**Task to carry out**
Give back exactly the lines from the beginning of the listing below to the line holding "camera: 70 degrees left, 5 degrees down", both ends included; the pictures stay out.

##### Supplied data

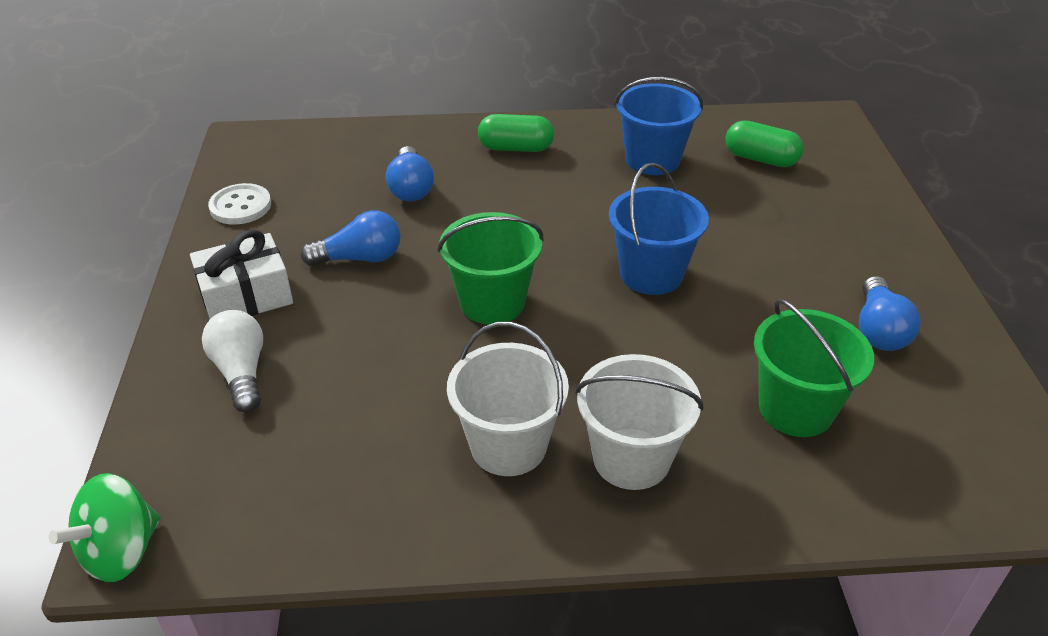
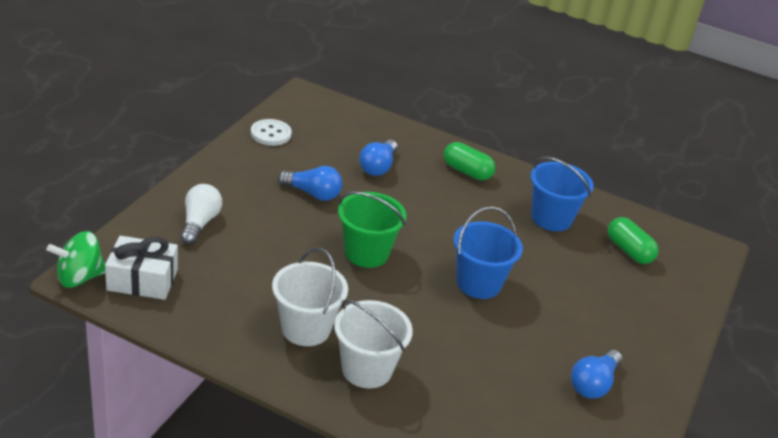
camera: 25 degrees right, 5 degrees down
white gift [190,229,293,319] -> white gift moved to [105,236,178,300]
green bucket [754,298,874,437] -> none

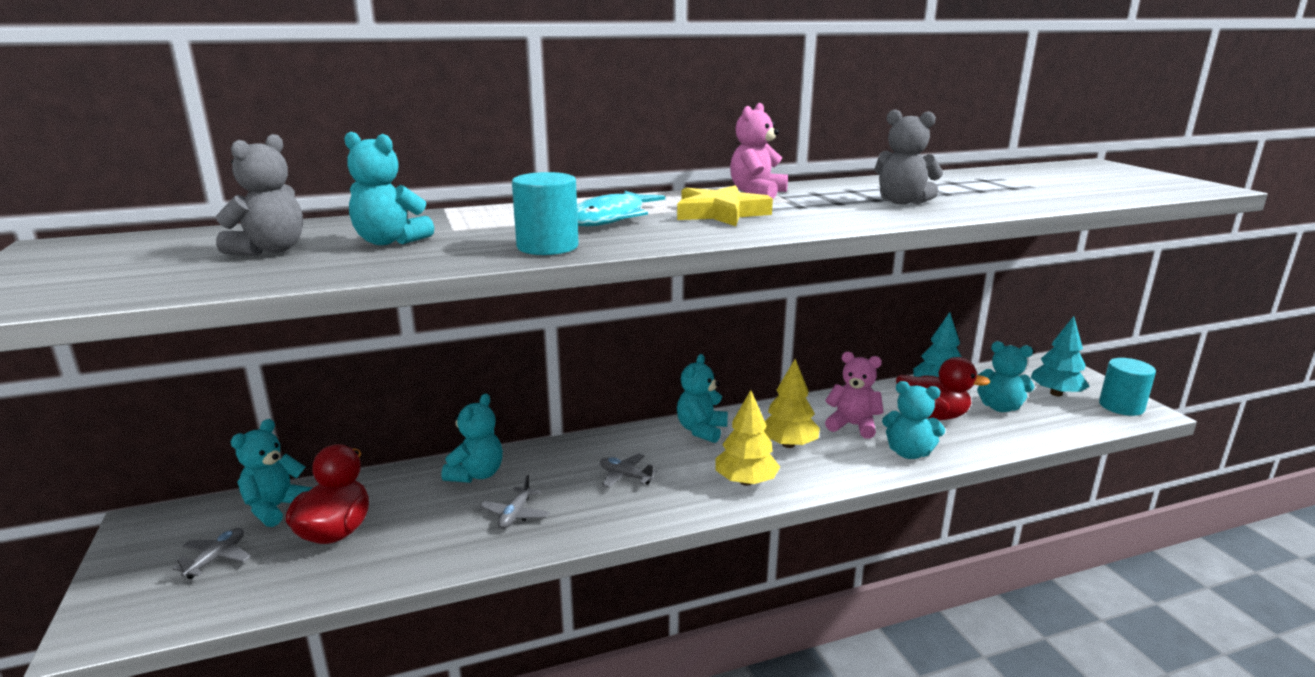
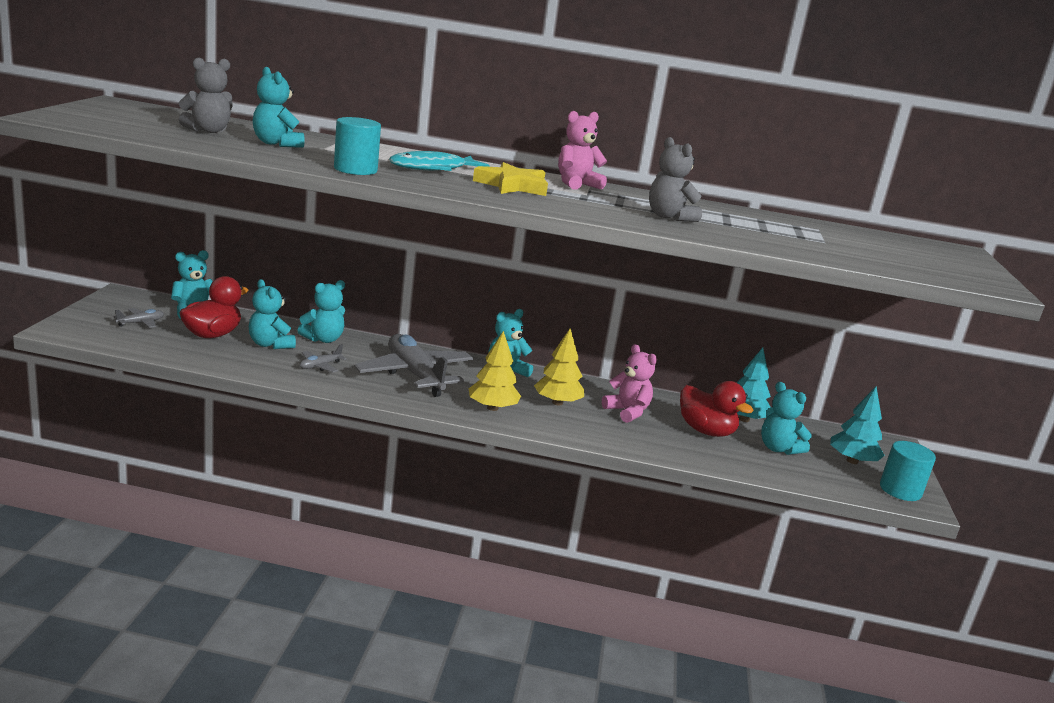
camera: 25 degrees right, 0 degrees up
grey plane [600,454,657,488] -> grey plane [354,334,473,397], size x2.36
turquoise teddy bear [882,381,945,459] -> turquoise teddy bear moved to [249,279,296,349]

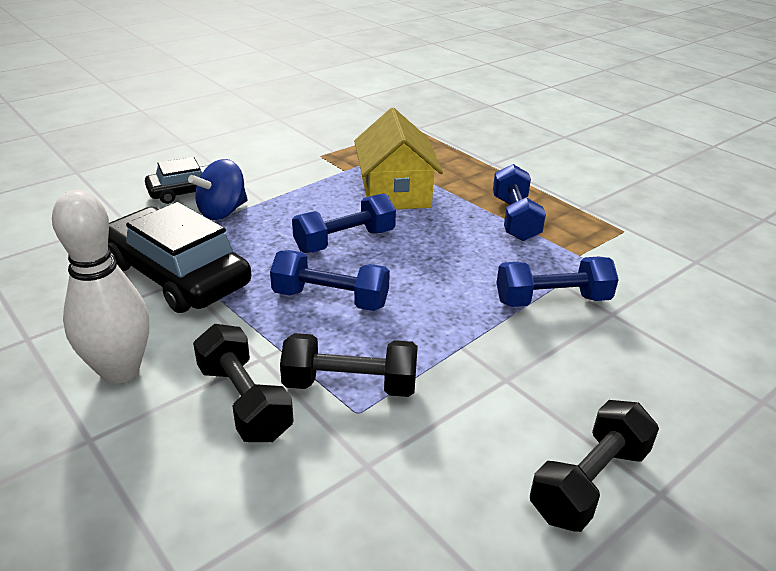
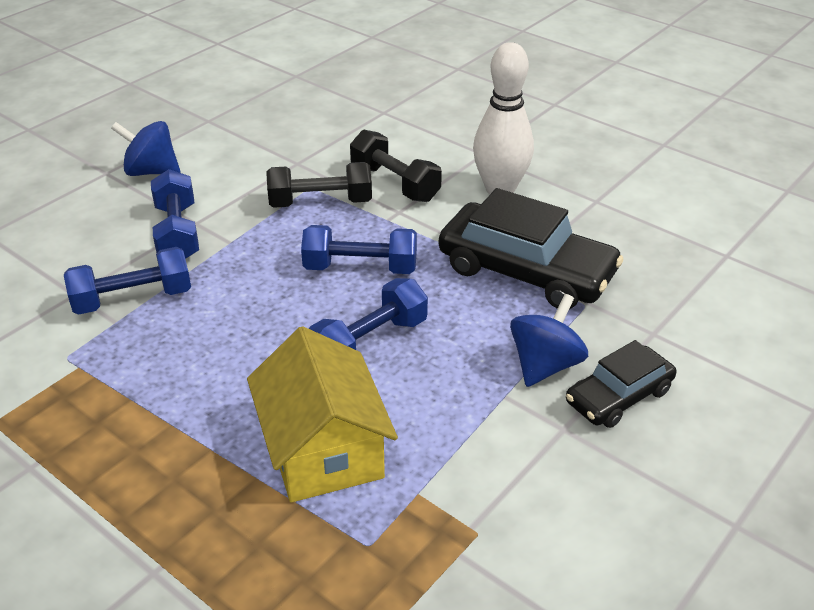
camera: 170 degrees right, 5 degrees up
blue dumbbell [493,164,546,241] -> blue dumbbell moved to [151,169,199,259]
black dumbbell [530,400,659,532] -> blue spinning top [111,121,180,176]

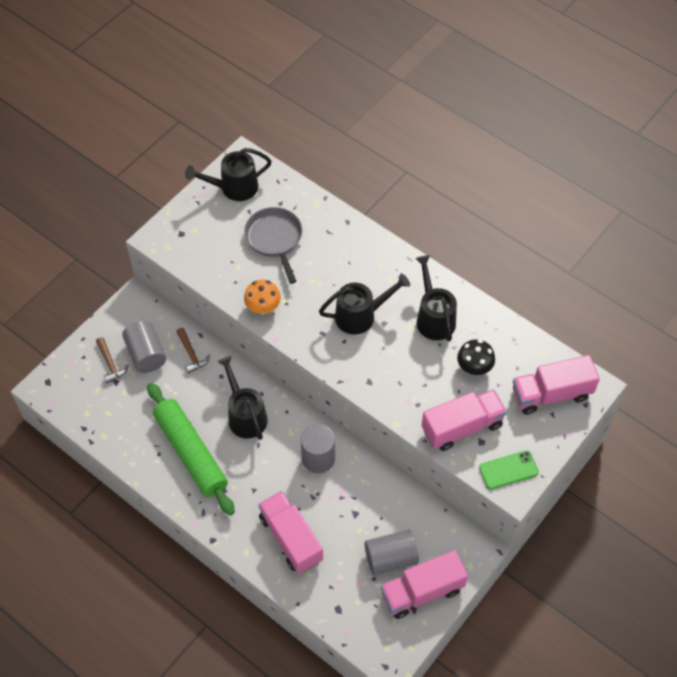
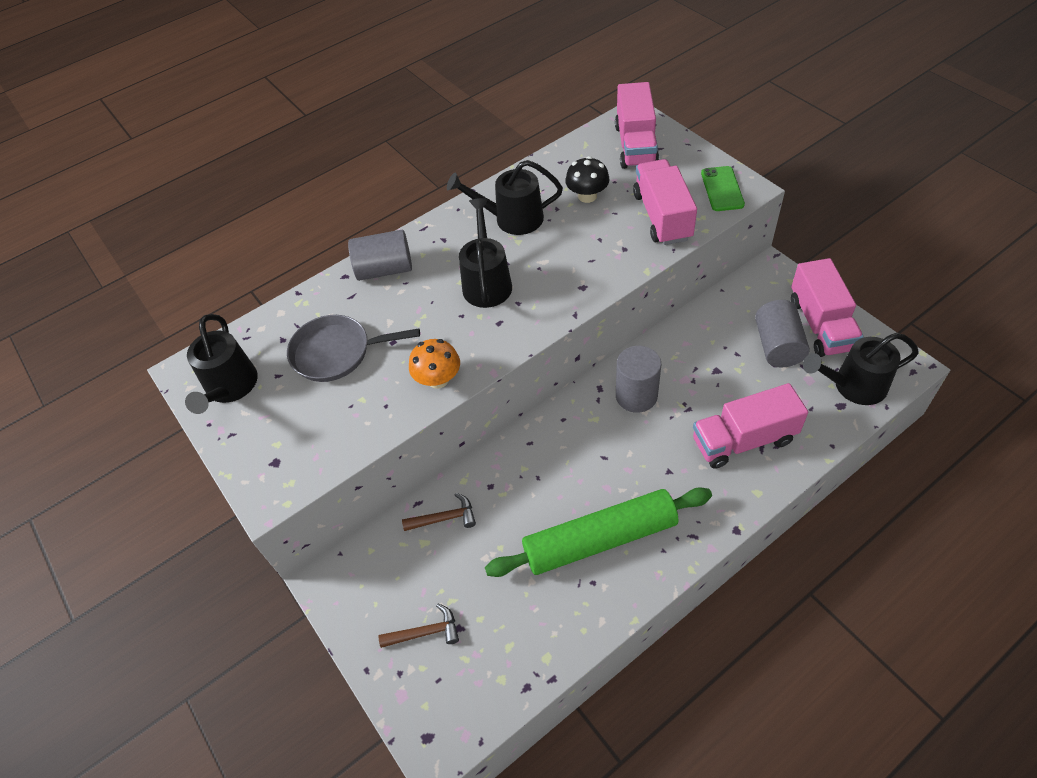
camera: 70 degrees left, 5 degrees down
grey cylinder [122,321,166,373] -> grey cylinder moved to [348,230,412,281]
black watering can [217,356,268,440] -> black watering can moved to [803,333,919,405]

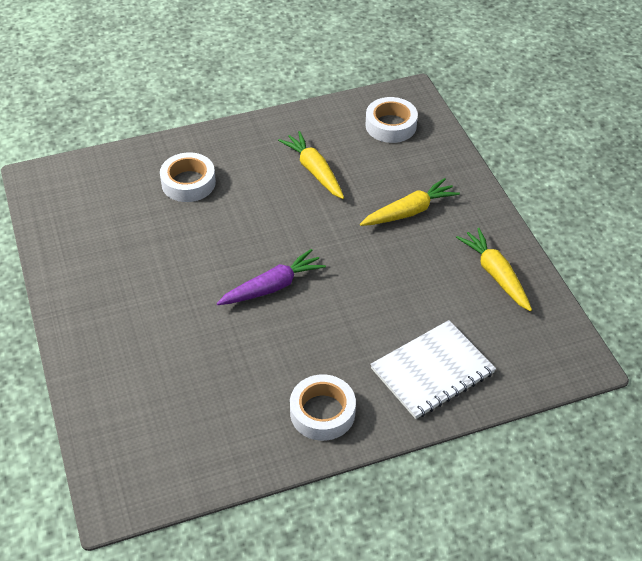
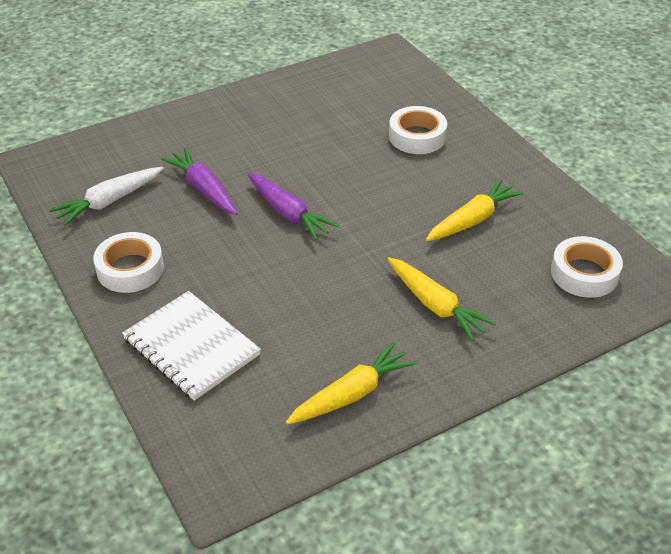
camera: 80 degrees right, 5 degrees down
none -> white carrot [49,167,163,226]
none -> purple carrot [161,148,238,215]

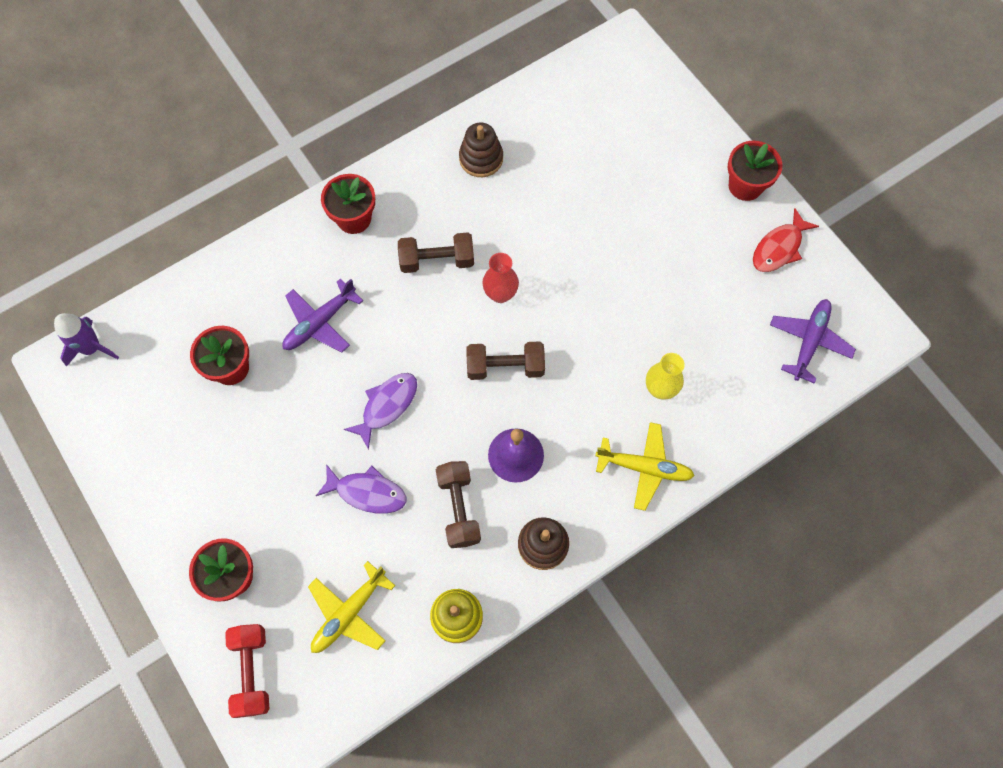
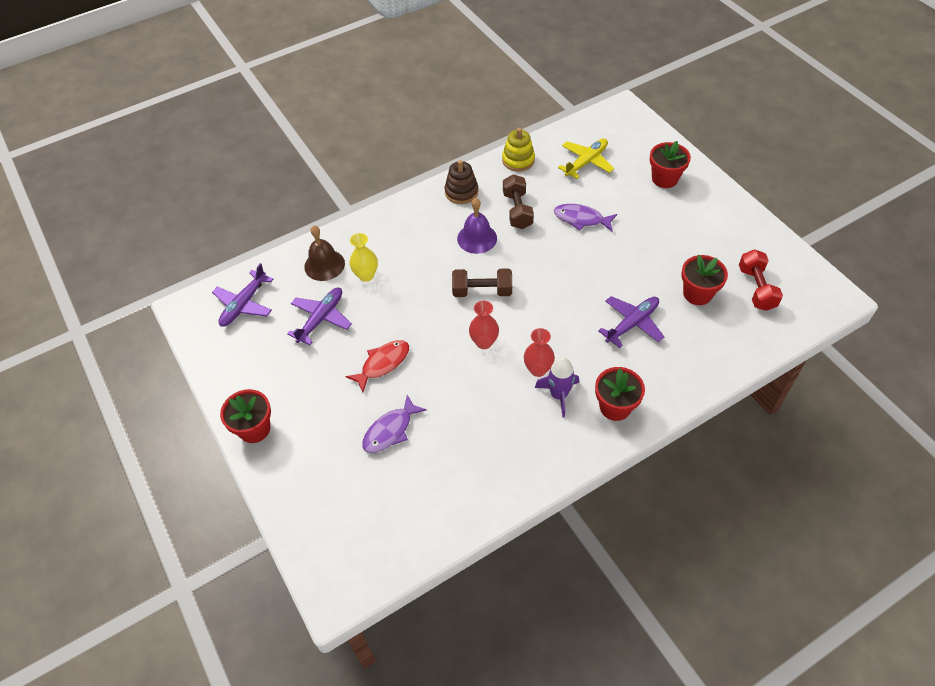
camera: 175 degrees left, 15 degrees down
purple rocket [54,313,119,367] -> purple rocket moved to [535,357,579,418]
red dumbbell [225,624,269,718] -> red dumbbell moved to [739,249,783,311]
purple fish [344,373,417,450] -> purple fish moved to [362,395,427,453]
brown dumbbell [398,232,474,273] -> red vase [524,328,555,377]
brown stacking toy [459,123,503,177] -> none
yellow plane [595,422,695,511] -> none
red fish [753,208,819,272] -> red fish moved to [345,340,409,393]
none -> purple plane [287,288,352,345]
none -> brown bell [304,225,345,281]

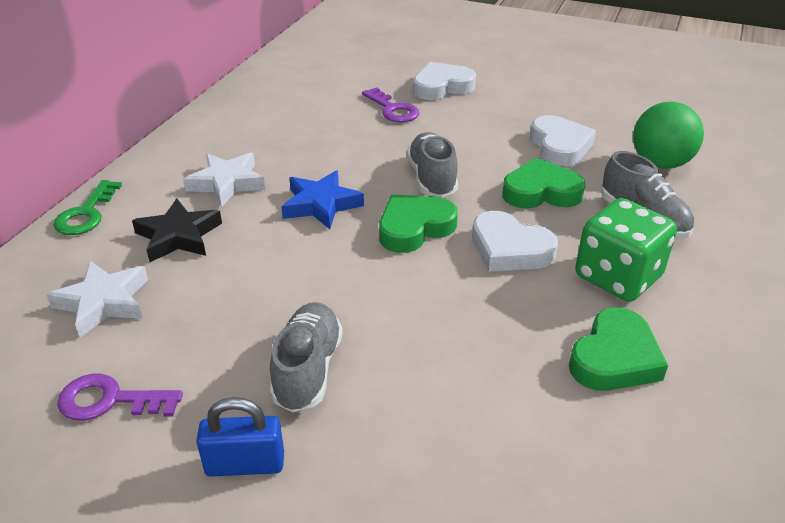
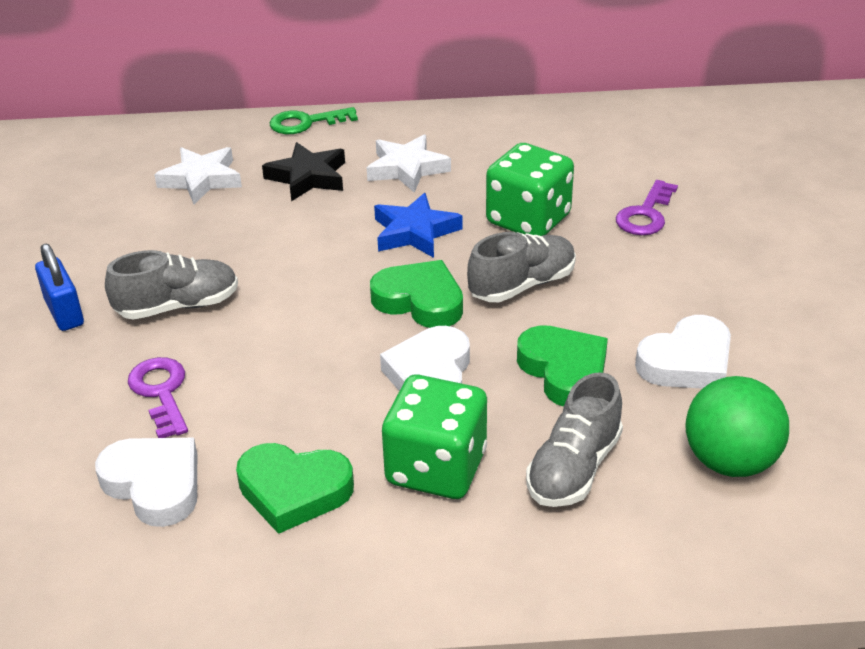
camera: 65 degrees right, 0 degrees up
purple key [57,374,183,421] -> purple key moved to [128,357,188,438]
white heart [413,62,476,100] -> white heart moved to [95,438,197,527]
none -> green dice [486,143,574,236]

##########

**Solution**
camera: 25 degrees right, 5 degrees down
white gift [190,229,293,319] -> white gift moved to [105,236,178,300]
green bucket [754,298,874,437] -> none

camera: 25 degrees right, 0 degrees up
grey plane [600,454,657,488] -> grey plane [354,334,473,397], size x2.36
turquoise teddy bear [882,381,945,459] -> turquoise teddy bear moved to [249,279,296,349]

camera: 170 degrees right, 5 degrees up
blue dumbbell [493,164,546,241] -> blue dumbbell moved to [151,169,199,259]
black dumbbell [530,400,659,532] -> blue spinning top [111,121,180,176]

camera: 70 degrees left, 5 degrees down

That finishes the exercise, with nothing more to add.